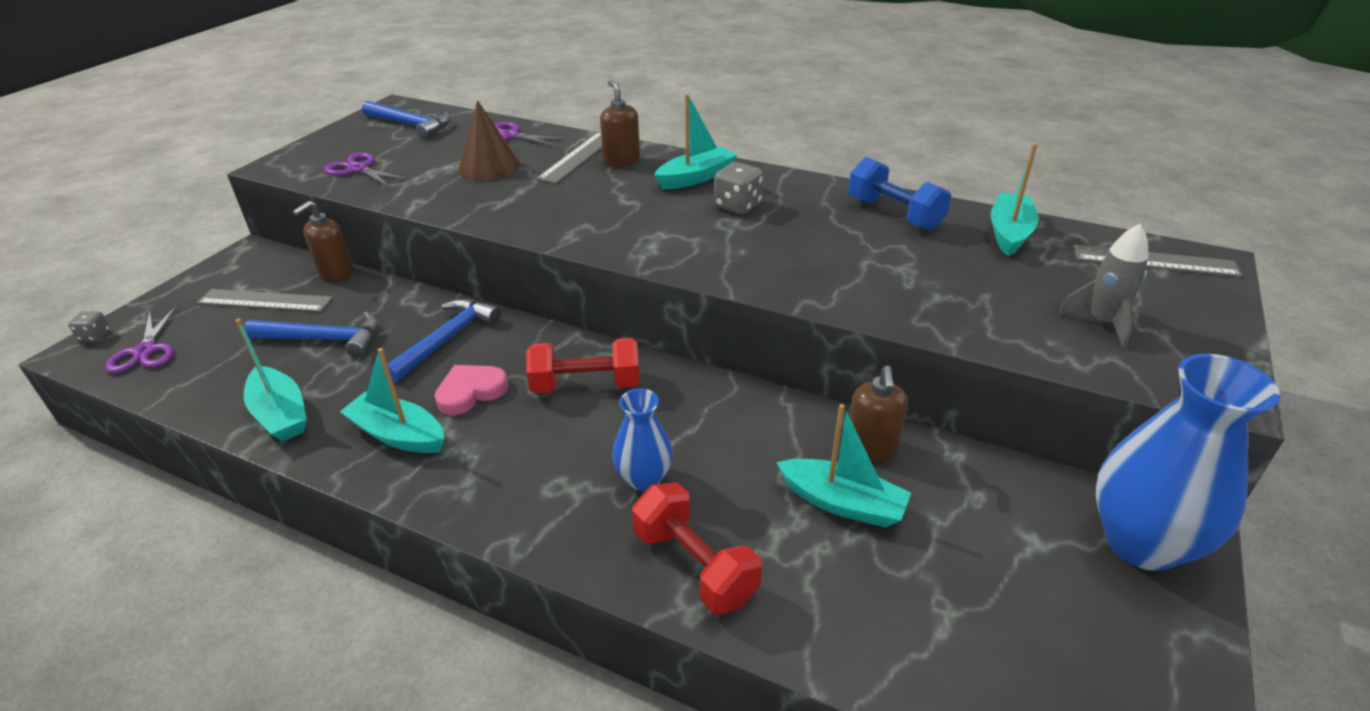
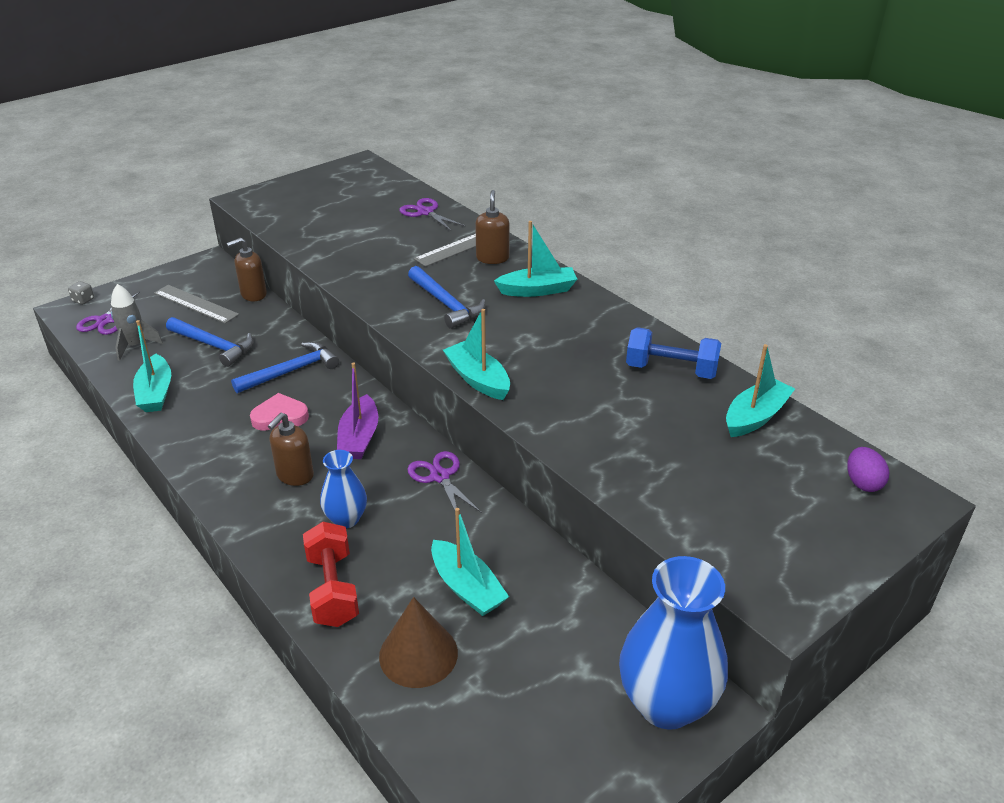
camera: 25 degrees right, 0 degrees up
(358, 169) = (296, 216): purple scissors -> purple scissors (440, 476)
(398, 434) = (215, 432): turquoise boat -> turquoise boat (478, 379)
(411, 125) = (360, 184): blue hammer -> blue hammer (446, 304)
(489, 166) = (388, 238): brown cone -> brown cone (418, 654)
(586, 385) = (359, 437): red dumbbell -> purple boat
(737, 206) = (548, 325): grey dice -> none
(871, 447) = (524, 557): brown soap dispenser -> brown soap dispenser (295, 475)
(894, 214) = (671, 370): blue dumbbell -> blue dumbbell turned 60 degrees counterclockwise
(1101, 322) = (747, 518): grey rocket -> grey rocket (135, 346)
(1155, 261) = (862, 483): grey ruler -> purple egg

□ □ □

Problem to solve – Without including any pictures, copy every line above exactly.

Exercise output –
camera: 25 degrees right, 0 degrees up
(358, 169) = (296, 216): purple scissors -> purple scissors (440, 476)
(398, 434) = (215, 432): turquoise boat -> turquoise boat (478, 379)
(411, 125) = (360, 184): blue hammer -> blue hammer (446, 304)
(489, 166) = (388, 238): brown cone -> brown cone (418, 654)
(586, 385) = (359, 437): red dumbbell -> purple boat
(737, 206) = (548, 325): grey dice -> none
(871, 447) = (524, 557): brown soap dispenser -> brown soap dispenser (295, 475)
(894, 214) = (671, 370): blue dumbbell -> blue dumbbell turned 60 degrees counterclockwise
(1101, 322) = (747, 518): grey rocket -> grey rocket (135, 346)
(1155, 261) = (862, 483): grey ruler -> purple egg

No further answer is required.